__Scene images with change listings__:
----------------------------------------

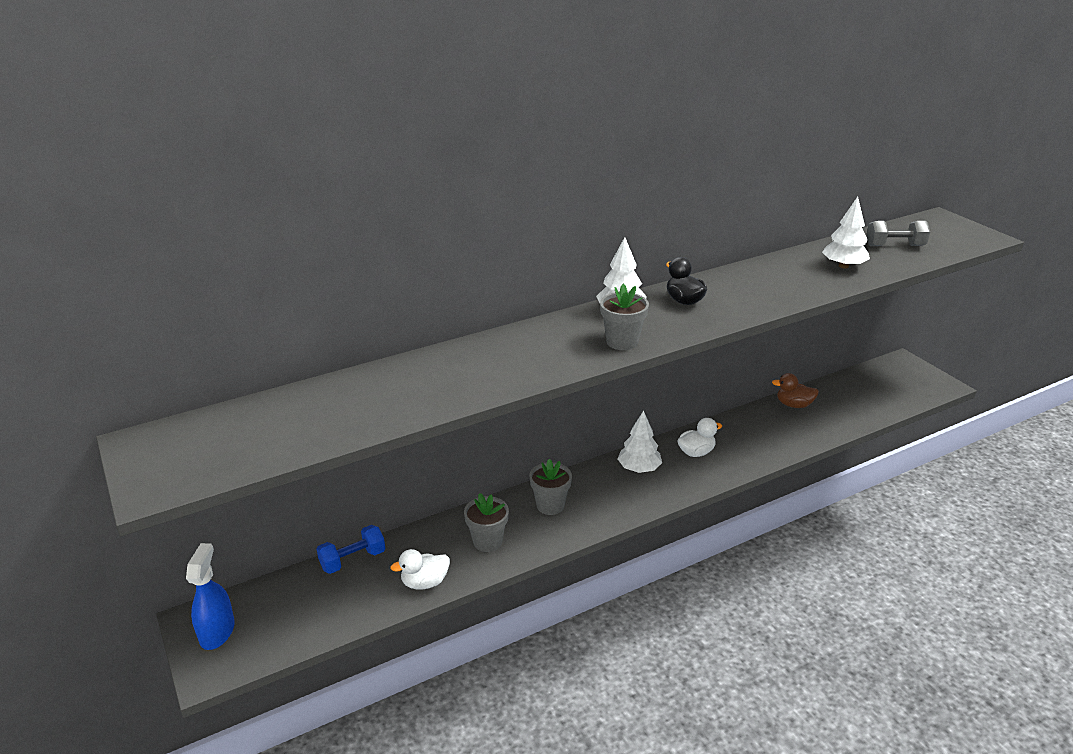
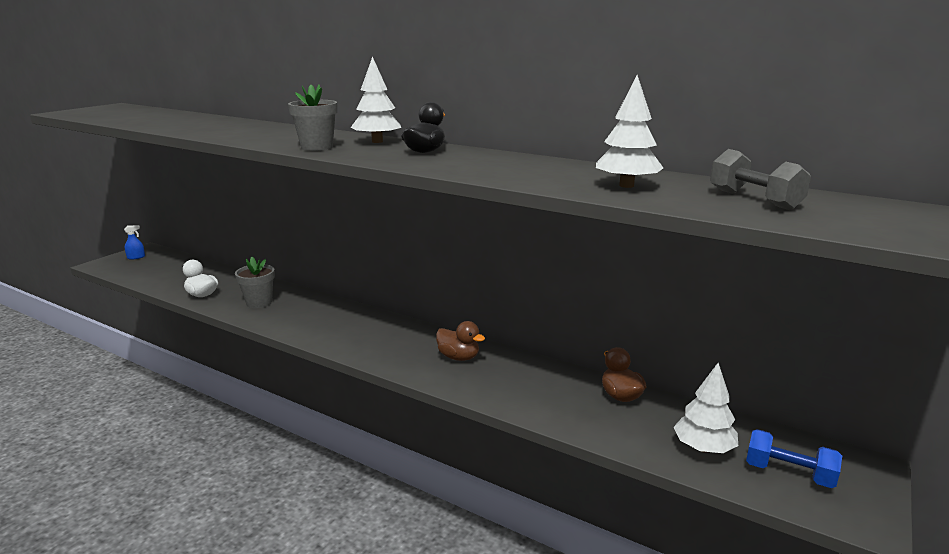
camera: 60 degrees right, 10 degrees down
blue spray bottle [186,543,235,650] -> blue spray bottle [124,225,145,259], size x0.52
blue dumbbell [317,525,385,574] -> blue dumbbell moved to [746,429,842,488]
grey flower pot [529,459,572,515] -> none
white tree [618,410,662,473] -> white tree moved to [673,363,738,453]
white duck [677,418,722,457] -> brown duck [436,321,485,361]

----------------------------------------

__Problem description__:
Check each line above for the string "white" and copy the ones that have it.

__Output__:
white tree [618,410,662,473] -> white tree moved to [673,363,738,453]
white duck [677,418,722,457] -> brown duck [436,321,485,361]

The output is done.